Goal of the exercise: Filter these entries so that only lines with the word "VEXT" remain.

(Edit difference data)
++++++++

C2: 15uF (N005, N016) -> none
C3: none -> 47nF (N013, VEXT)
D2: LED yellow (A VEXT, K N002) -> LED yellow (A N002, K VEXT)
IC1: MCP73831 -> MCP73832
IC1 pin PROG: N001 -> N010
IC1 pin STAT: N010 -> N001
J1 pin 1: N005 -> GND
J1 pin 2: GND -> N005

++++++++

Written answer:
C3: none -> 47nF (N013, VEXT)
D2: LED yellow (A VEXT, K N002) -> LED yellow (A N002, K VEXT)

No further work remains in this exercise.